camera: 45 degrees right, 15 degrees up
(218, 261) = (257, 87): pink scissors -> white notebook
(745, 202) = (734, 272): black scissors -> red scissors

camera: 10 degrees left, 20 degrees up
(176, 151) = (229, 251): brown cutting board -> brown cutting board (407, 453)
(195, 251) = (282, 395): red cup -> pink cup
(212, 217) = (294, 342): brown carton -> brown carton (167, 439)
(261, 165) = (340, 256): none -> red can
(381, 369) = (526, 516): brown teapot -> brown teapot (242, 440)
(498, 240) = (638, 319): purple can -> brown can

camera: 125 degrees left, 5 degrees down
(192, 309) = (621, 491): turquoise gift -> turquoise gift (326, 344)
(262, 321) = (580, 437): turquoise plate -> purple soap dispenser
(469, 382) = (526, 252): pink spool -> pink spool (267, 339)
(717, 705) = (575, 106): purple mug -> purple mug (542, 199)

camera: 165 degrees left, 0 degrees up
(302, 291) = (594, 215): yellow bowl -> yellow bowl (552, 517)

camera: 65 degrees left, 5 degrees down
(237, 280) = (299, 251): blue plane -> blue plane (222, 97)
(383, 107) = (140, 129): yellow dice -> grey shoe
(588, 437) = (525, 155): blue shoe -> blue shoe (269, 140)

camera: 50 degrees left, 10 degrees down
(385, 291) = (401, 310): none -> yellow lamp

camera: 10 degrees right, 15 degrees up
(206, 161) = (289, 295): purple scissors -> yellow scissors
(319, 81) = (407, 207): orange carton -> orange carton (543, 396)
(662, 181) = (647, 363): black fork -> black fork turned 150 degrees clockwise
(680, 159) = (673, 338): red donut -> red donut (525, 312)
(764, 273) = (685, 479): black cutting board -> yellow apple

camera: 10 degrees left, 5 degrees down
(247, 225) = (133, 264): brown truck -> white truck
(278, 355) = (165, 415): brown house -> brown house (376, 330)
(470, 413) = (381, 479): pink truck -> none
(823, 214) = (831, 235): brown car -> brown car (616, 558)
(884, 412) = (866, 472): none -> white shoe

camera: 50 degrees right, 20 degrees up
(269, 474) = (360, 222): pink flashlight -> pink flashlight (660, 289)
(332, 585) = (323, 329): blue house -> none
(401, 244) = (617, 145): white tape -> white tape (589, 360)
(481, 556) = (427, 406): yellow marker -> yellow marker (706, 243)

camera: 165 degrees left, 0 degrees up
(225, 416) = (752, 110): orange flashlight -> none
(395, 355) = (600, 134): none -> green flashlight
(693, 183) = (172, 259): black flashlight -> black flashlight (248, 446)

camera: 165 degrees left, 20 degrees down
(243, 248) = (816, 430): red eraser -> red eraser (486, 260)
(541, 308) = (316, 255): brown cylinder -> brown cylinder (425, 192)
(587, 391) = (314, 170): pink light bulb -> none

----

__Problem to work on__: From the records above, pick out and copy each line holding the word "house".

__Answer to the exercise__:
(278, 355) = (165, 415): brown house -> brown house (376, 330)
(332, 585) = (323, 329): blue house -> none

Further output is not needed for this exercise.